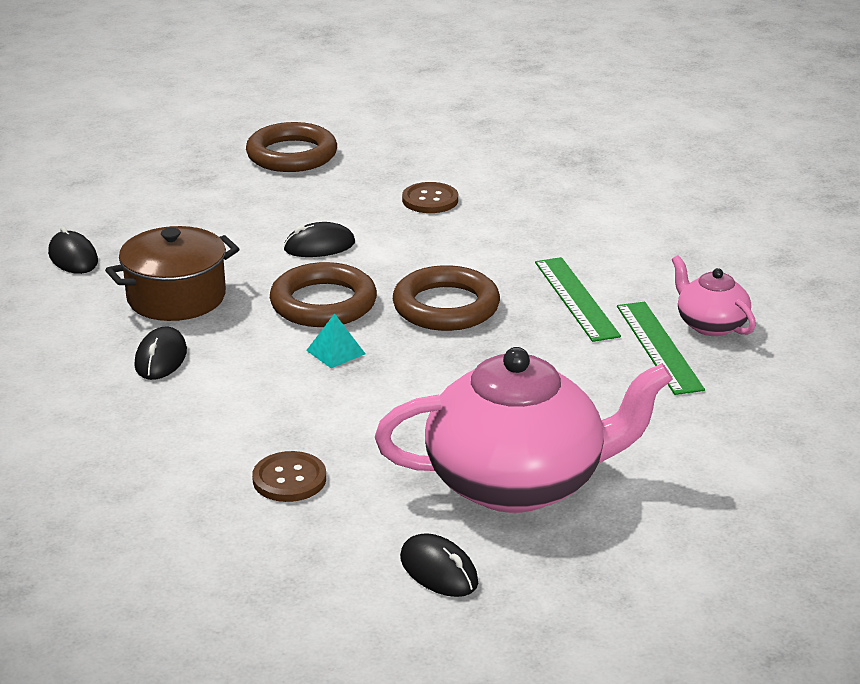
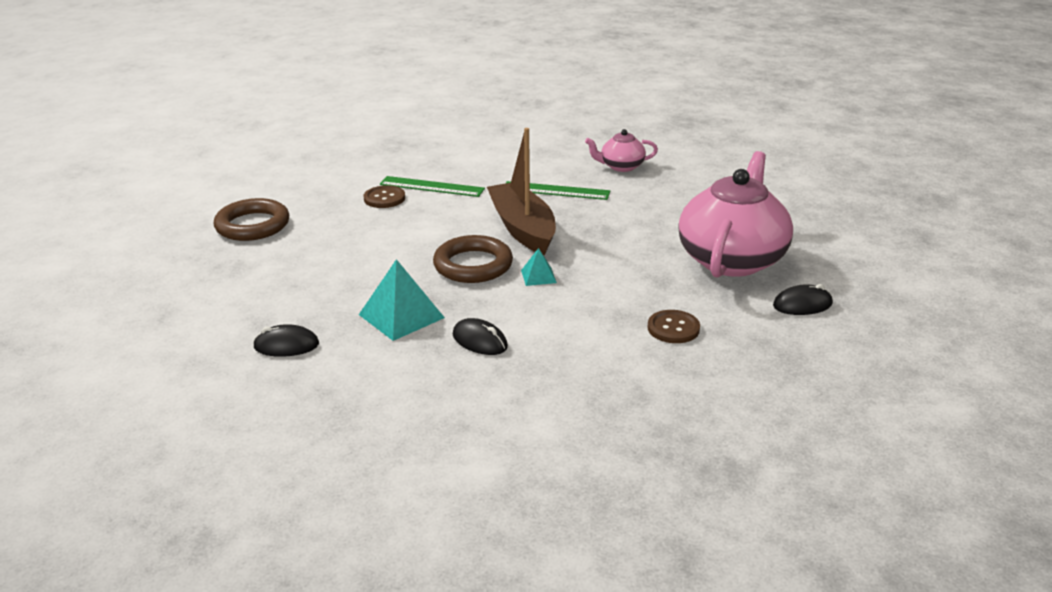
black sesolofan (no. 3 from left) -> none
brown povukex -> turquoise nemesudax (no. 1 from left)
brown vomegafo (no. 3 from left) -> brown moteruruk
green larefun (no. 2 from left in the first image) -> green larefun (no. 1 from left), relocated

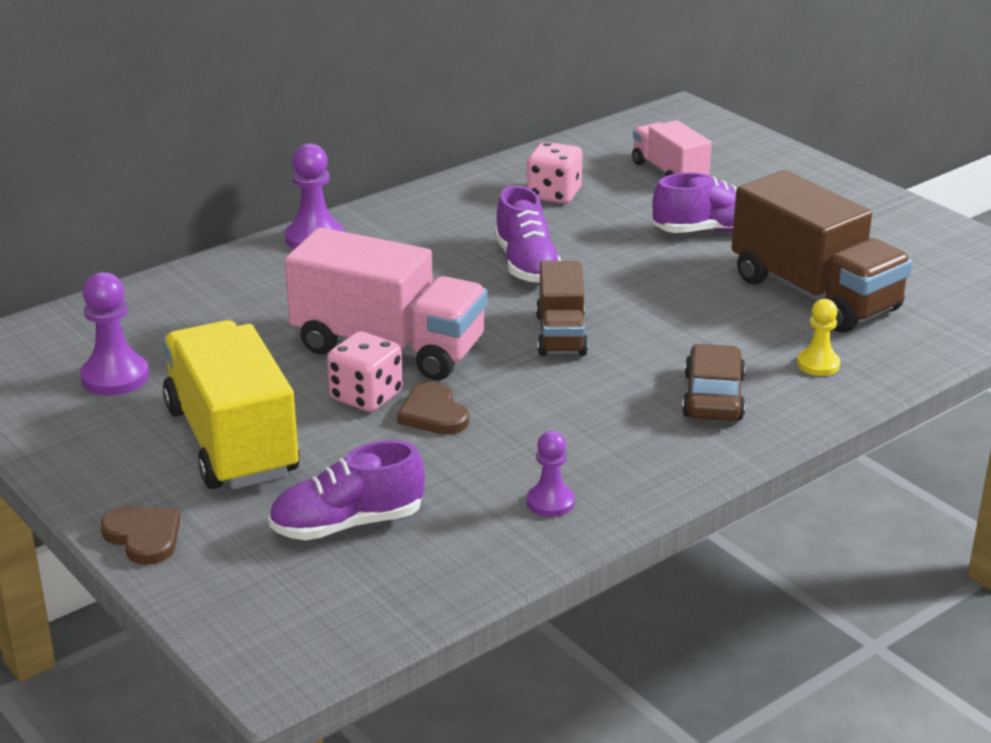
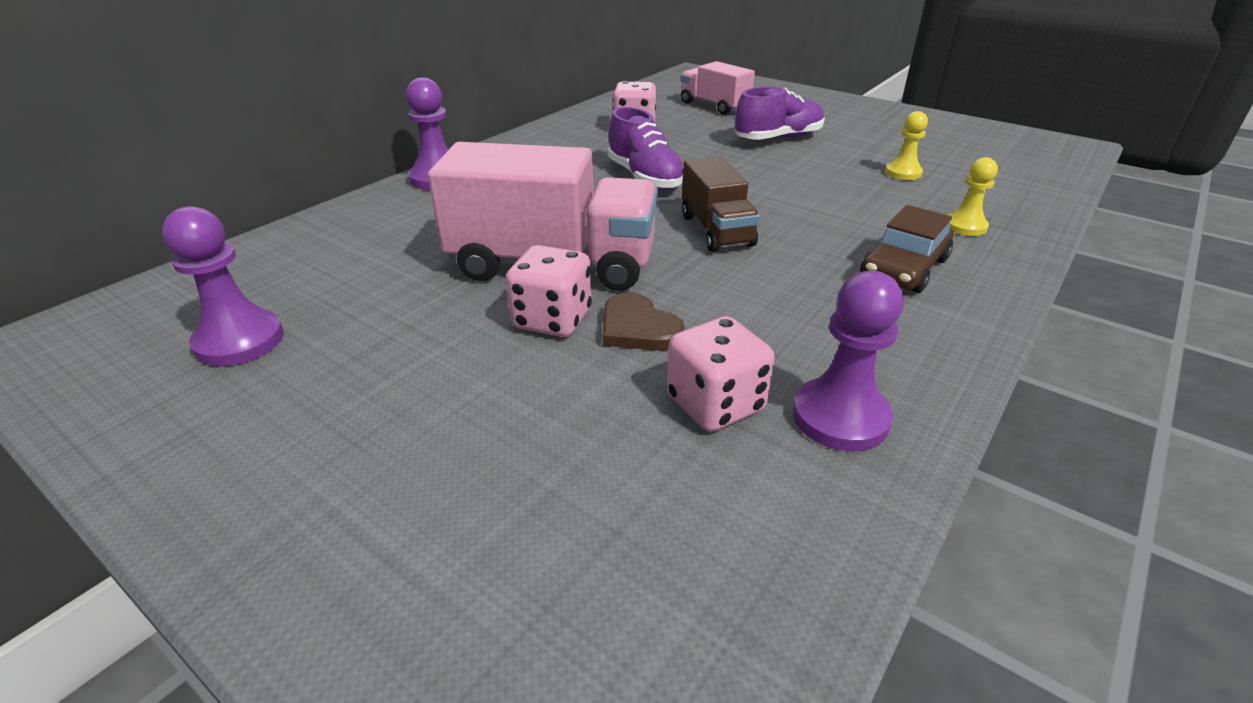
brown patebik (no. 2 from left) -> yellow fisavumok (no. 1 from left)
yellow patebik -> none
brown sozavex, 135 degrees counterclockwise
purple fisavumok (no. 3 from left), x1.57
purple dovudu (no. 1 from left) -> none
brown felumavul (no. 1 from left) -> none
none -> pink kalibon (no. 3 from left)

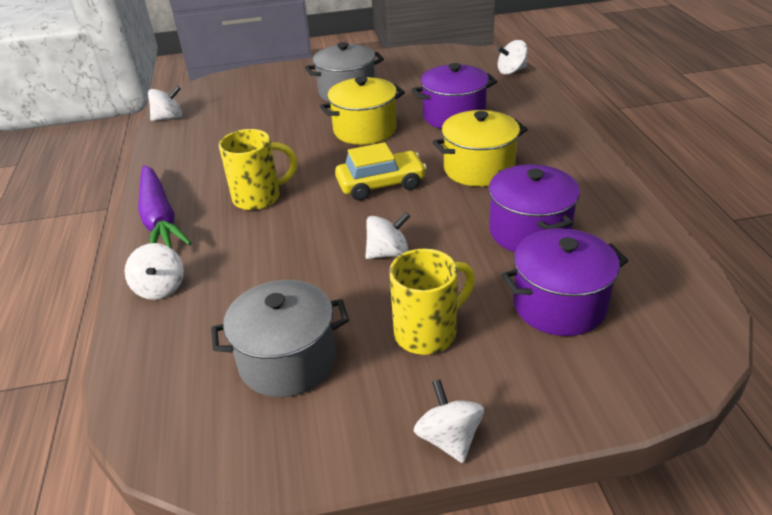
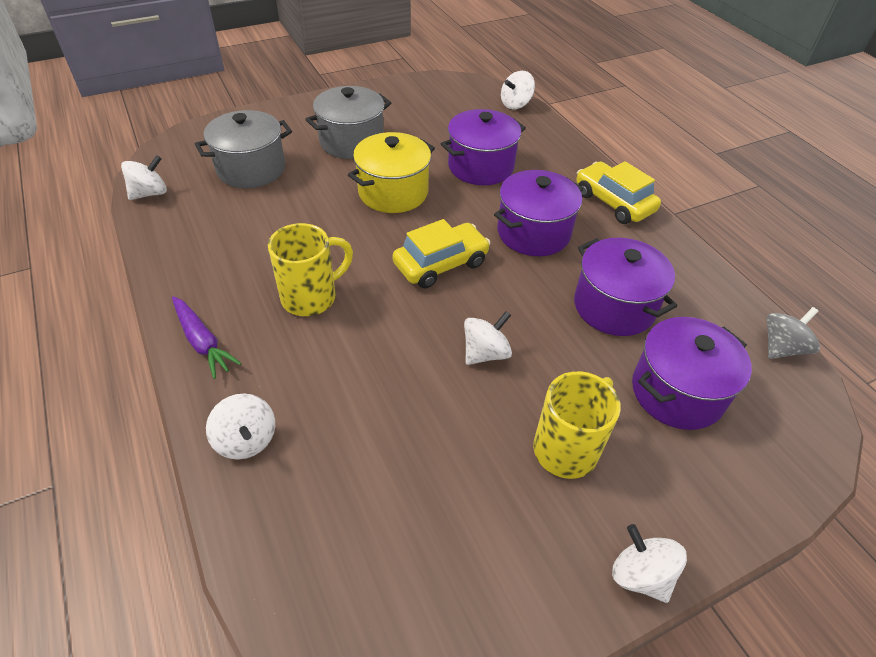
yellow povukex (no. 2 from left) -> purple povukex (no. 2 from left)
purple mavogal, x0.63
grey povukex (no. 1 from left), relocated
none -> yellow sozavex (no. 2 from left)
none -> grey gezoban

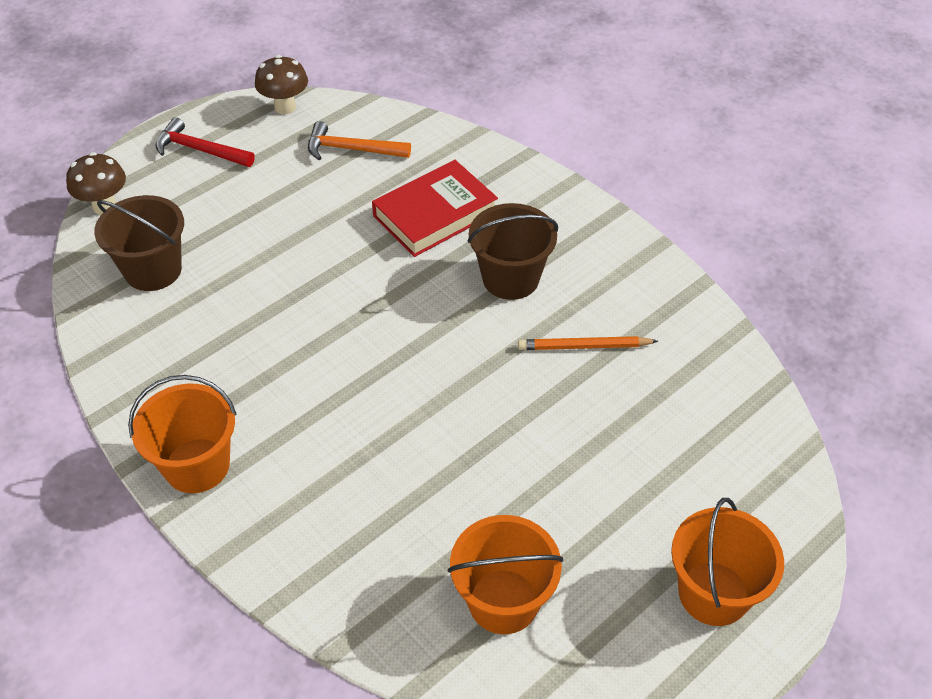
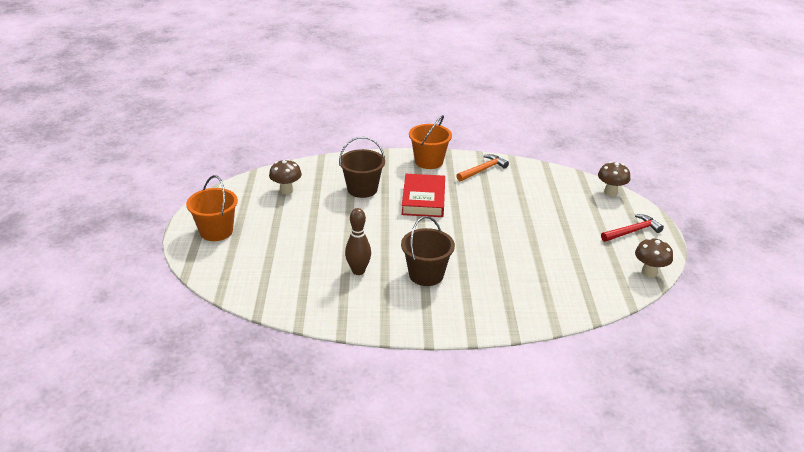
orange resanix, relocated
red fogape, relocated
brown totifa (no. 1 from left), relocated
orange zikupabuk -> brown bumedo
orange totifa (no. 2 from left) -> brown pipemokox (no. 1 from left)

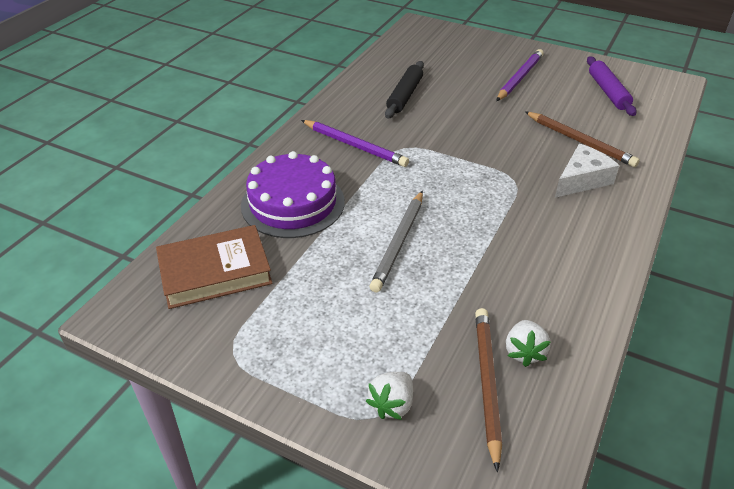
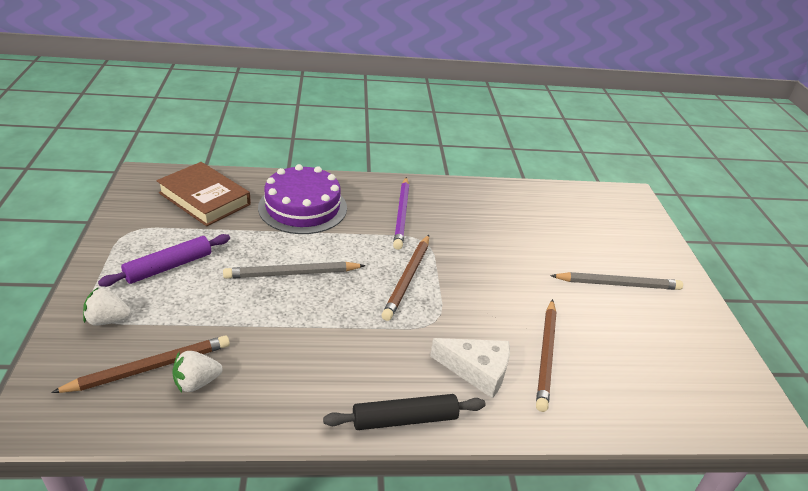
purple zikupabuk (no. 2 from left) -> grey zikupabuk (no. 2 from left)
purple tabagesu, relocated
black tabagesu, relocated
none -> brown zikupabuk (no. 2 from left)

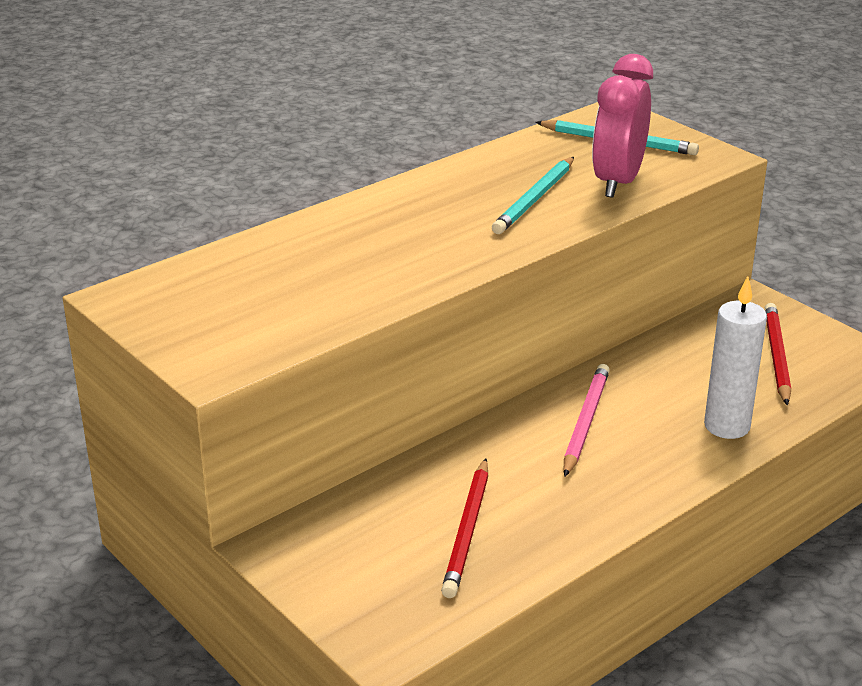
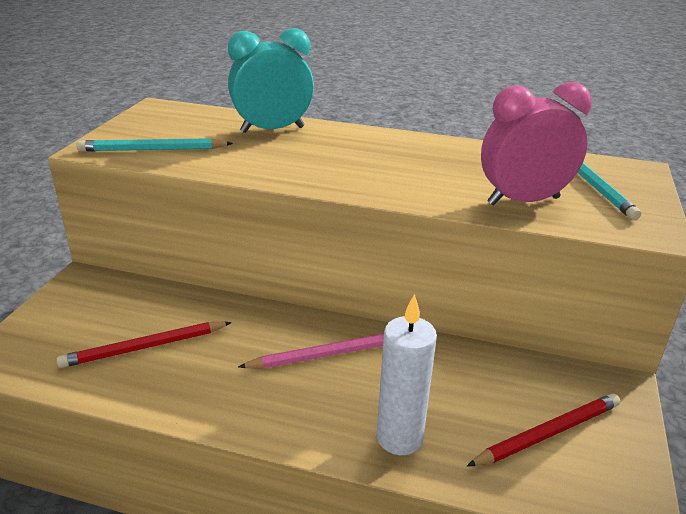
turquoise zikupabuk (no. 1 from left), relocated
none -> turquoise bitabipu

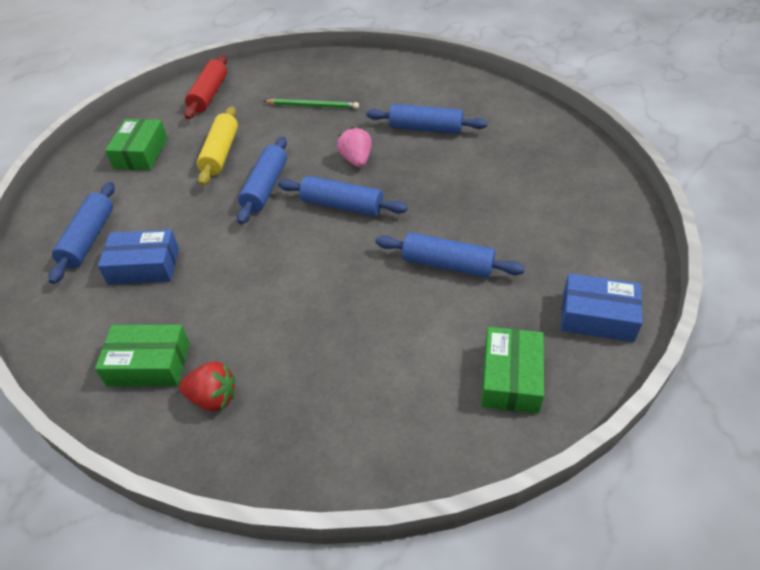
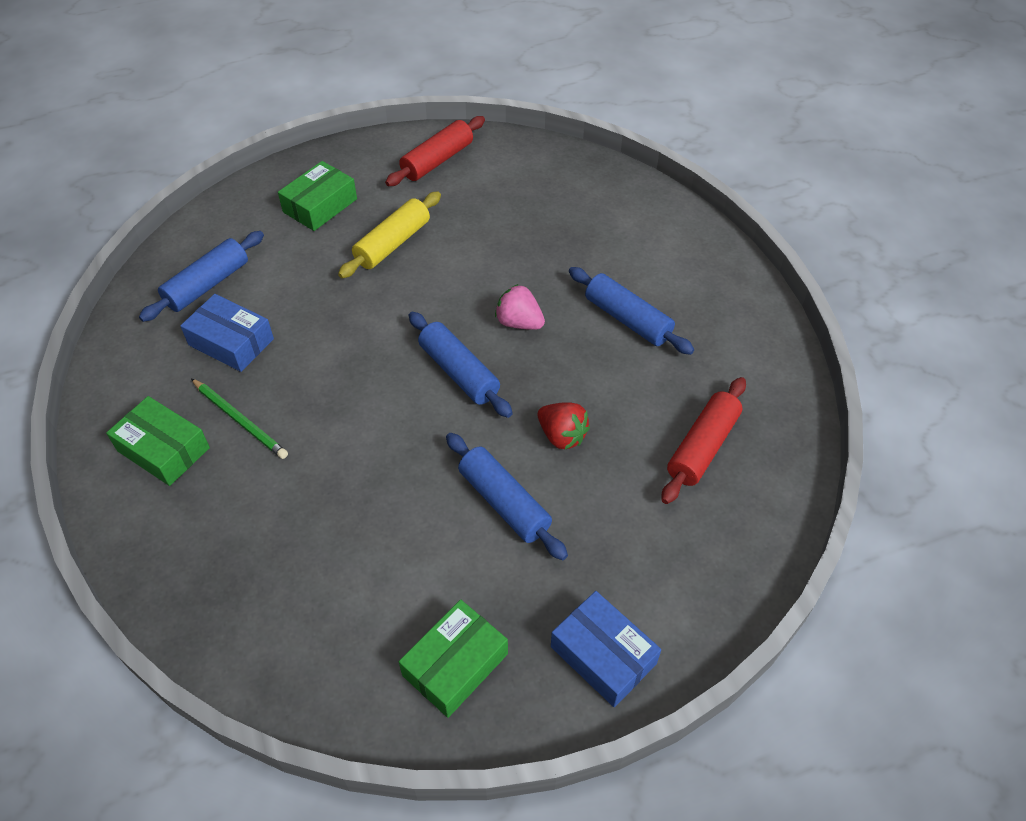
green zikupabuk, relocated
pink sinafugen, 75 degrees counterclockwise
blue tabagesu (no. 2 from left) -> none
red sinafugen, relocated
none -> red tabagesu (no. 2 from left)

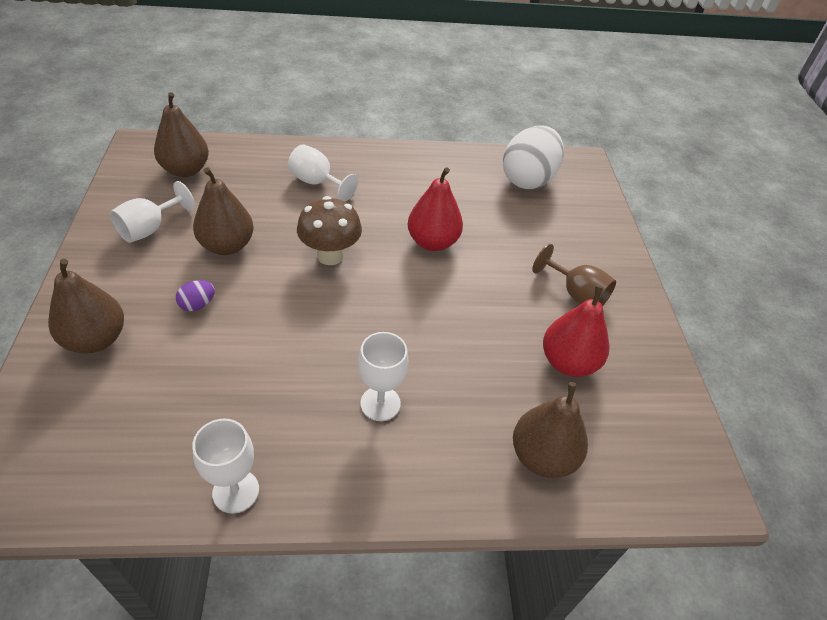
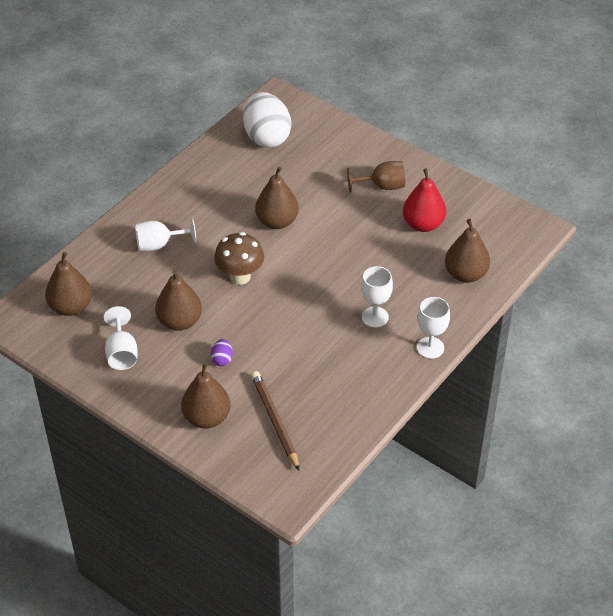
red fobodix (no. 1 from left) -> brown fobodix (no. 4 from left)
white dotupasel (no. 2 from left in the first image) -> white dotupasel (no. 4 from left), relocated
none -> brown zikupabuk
━━━
__TASK REQUIREMENTS__
An exact copy of the lines above between the line holding "brown patebik (no." and the line holding "purple dovudu (no. 1 from left) -> none", inclusive, is the whole answer.

__RESPONSE TO THIS TASK__
brown patebik (no. 2 from left) -> yellow fisavumok (no. 1 from left)
yellow patebik -> none
brown sozavex, 135 degrees counterclockwise
purple fisavumok (no. 3 from left), x1.57
purple dovudu (no. 1 from left) -> none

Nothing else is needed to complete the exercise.